§ SUPPLIED DATA:

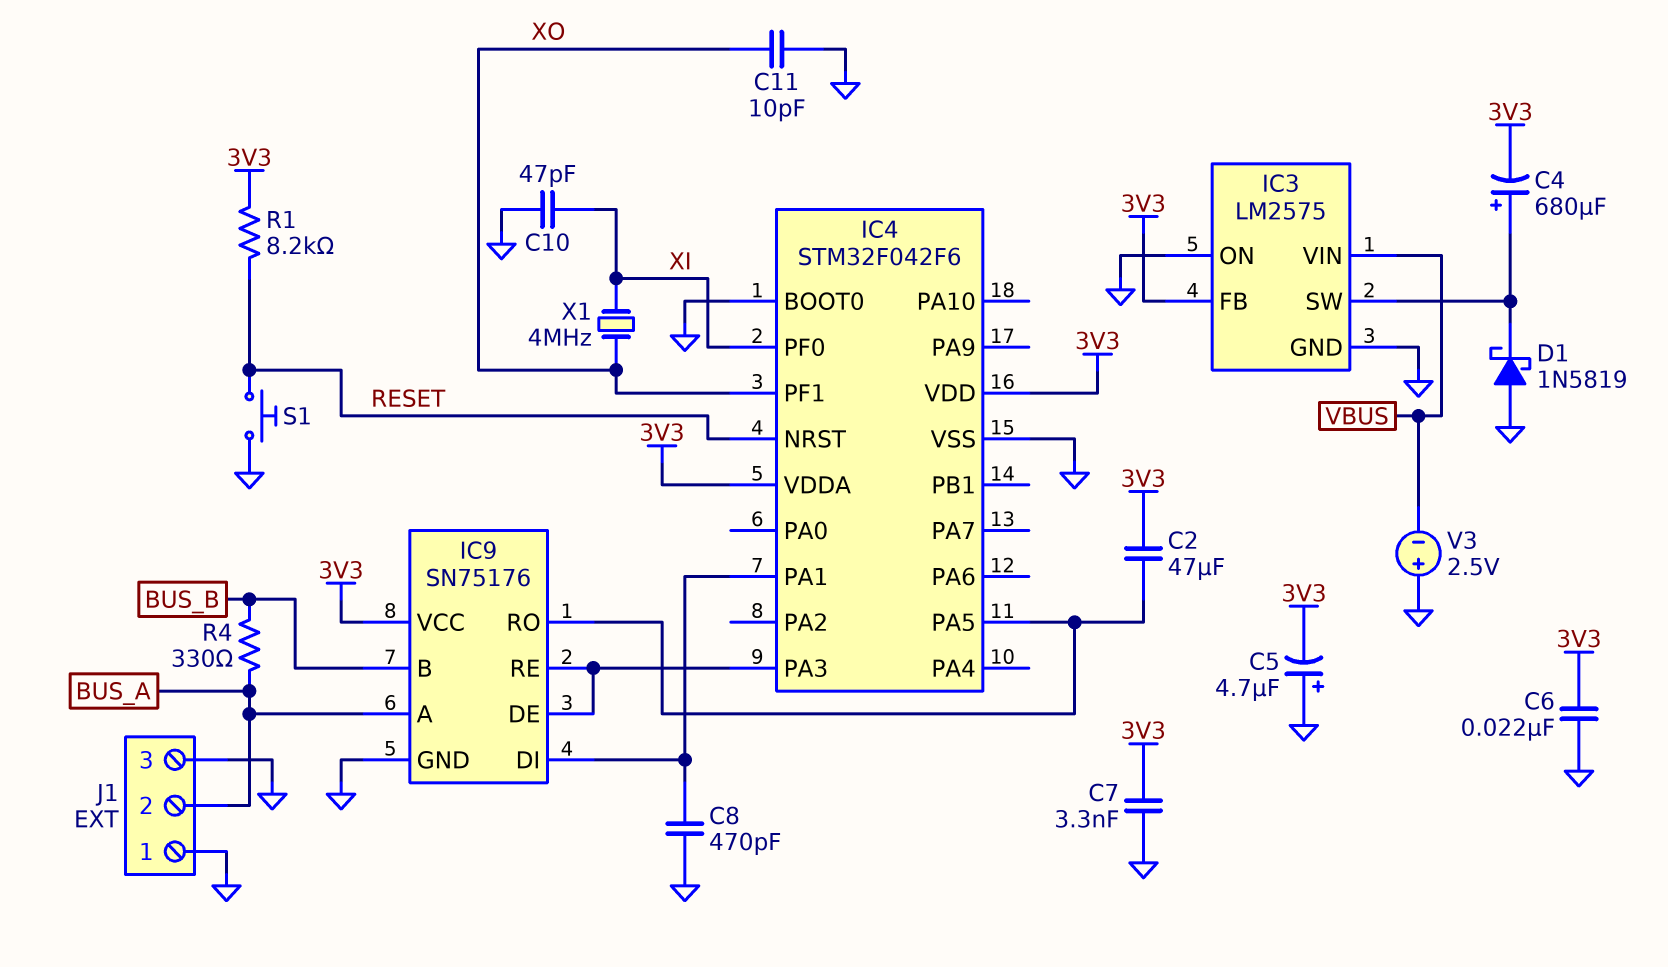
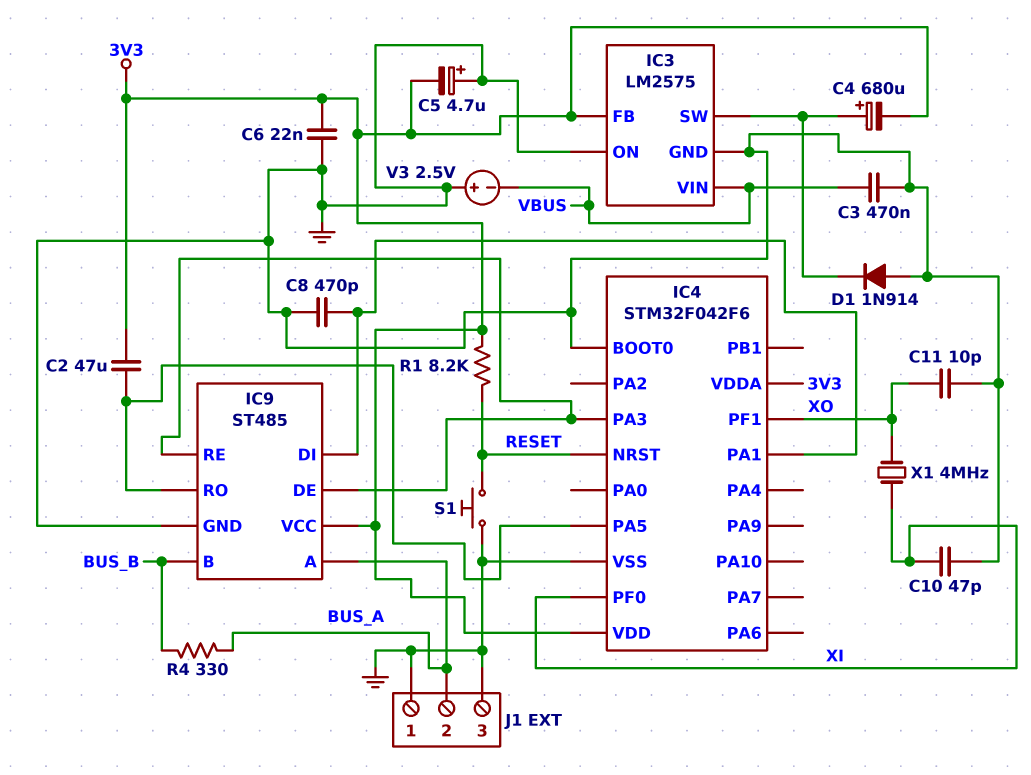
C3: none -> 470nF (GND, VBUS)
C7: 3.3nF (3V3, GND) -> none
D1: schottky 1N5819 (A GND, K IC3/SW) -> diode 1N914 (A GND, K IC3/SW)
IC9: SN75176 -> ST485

--

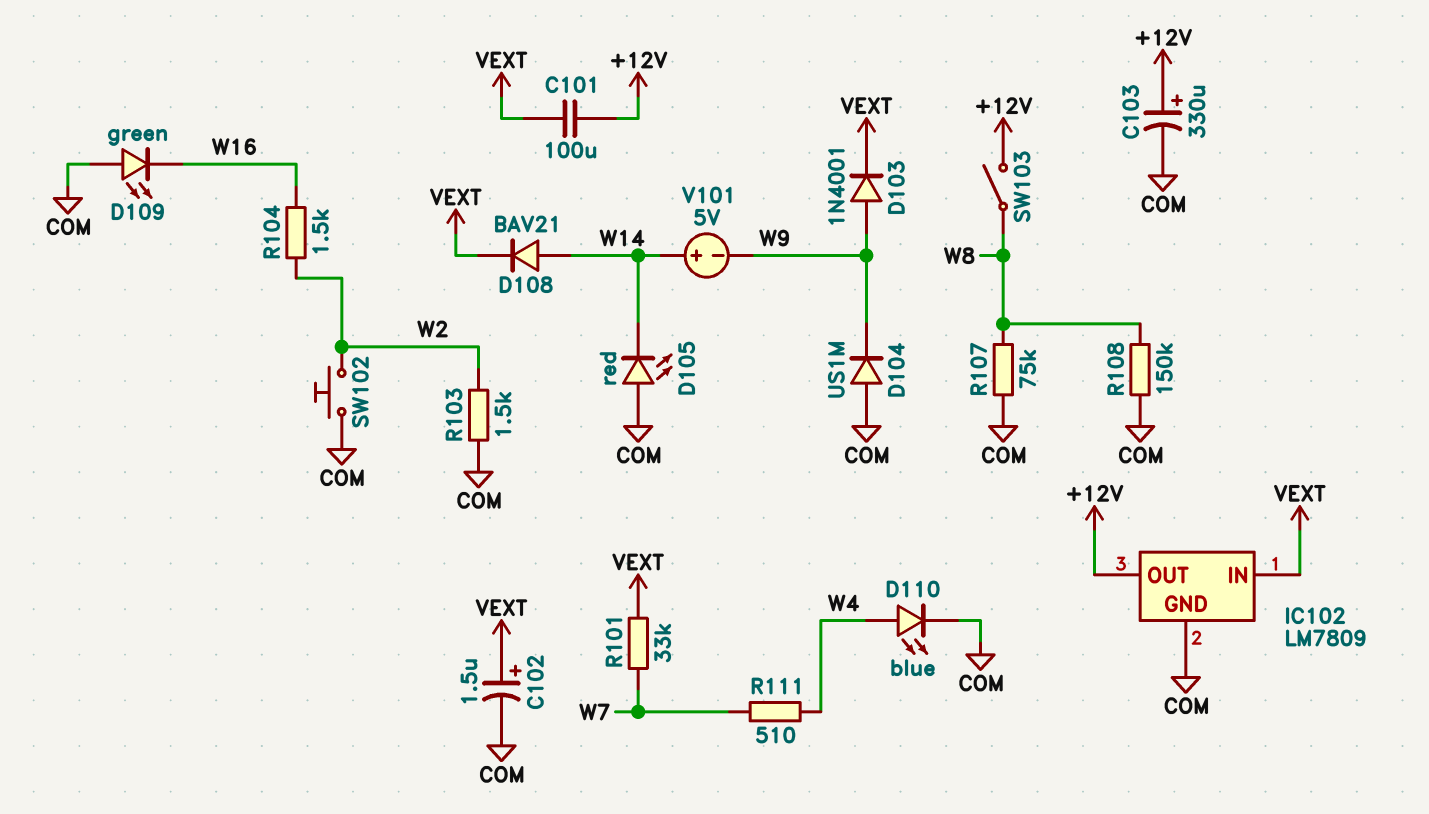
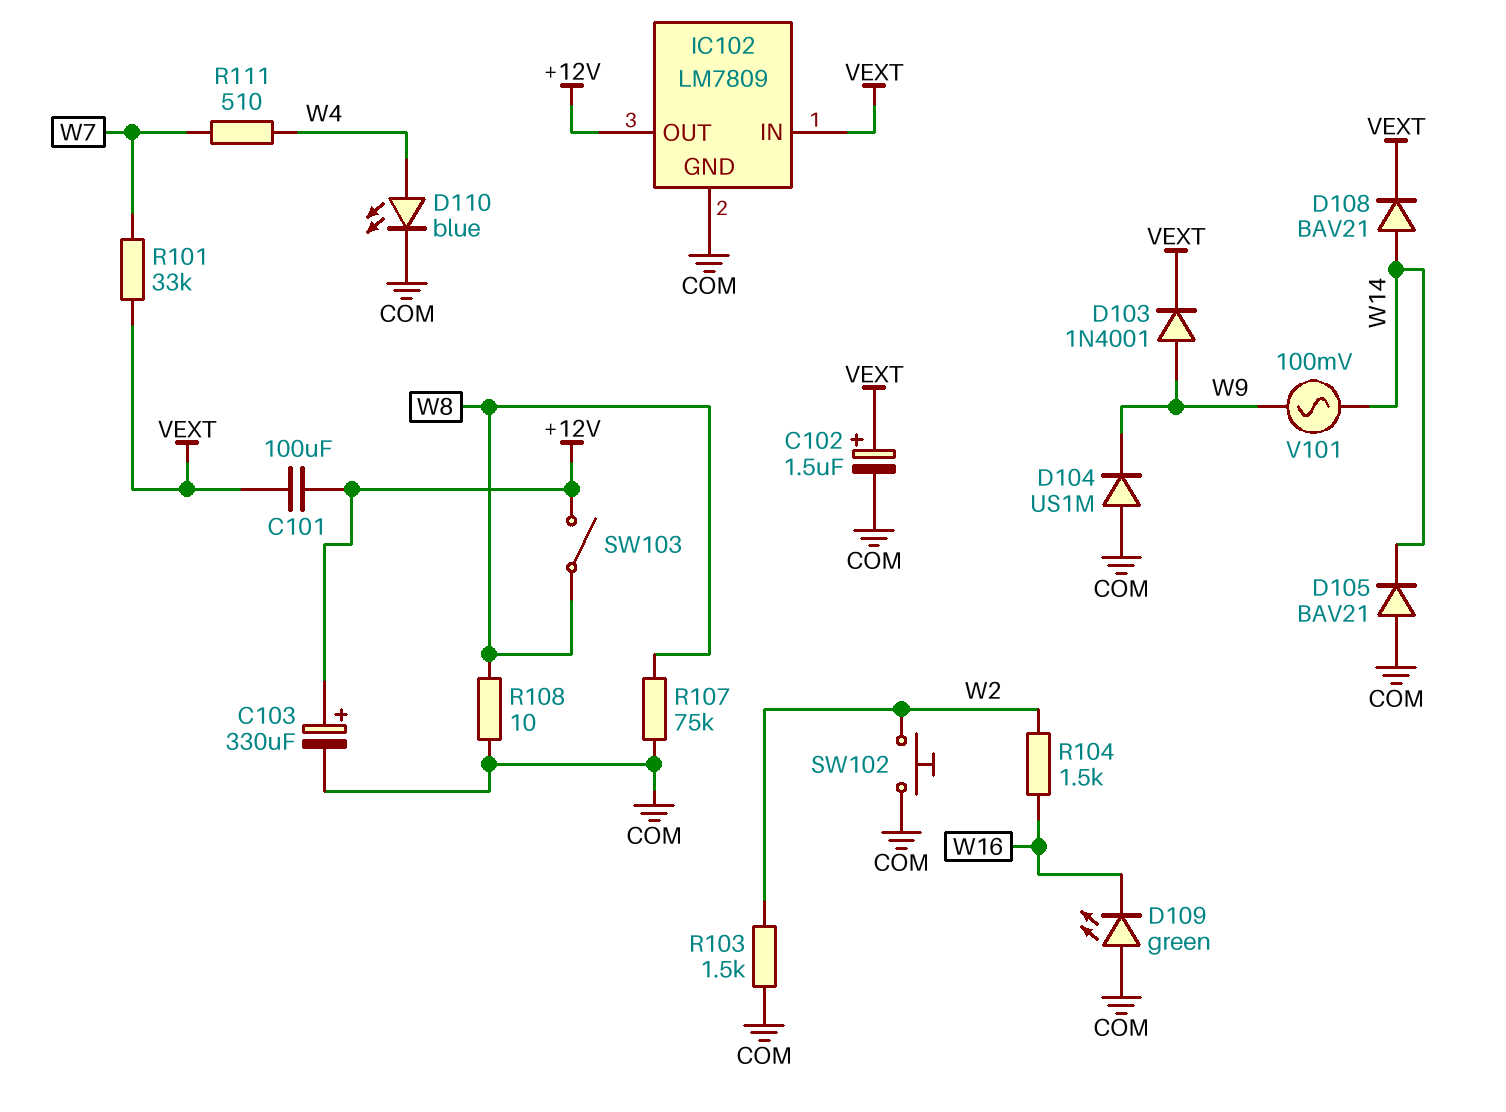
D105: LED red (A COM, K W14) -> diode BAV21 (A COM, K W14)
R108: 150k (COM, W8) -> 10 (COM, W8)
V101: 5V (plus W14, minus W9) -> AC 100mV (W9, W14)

==

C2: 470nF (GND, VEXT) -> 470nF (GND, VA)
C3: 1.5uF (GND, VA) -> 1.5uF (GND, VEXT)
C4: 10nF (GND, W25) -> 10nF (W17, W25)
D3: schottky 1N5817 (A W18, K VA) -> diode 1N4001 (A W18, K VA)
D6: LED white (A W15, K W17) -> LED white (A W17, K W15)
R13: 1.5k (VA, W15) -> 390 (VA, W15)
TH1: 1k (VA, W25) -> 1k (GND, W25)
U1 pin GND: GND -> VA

§ EXERCISE REQUIREMENTS: Considering only the material above, set down every line from the one with "C3: none -> 470nF (GND, VBUS)" to the one with "IC9: SN75176 -> ST485", inclusive, exactly as written.

§ ANSWER:
C3: none -> 470nF (GND, VBUS)
C7: 3.3nF (3V3, GND) -> none
D1: schottky 1N5819 (A GND, K IC3/SW) -> diode 1N914 (A GND, K IC3/SW)
IC9: SN75176 -> ST485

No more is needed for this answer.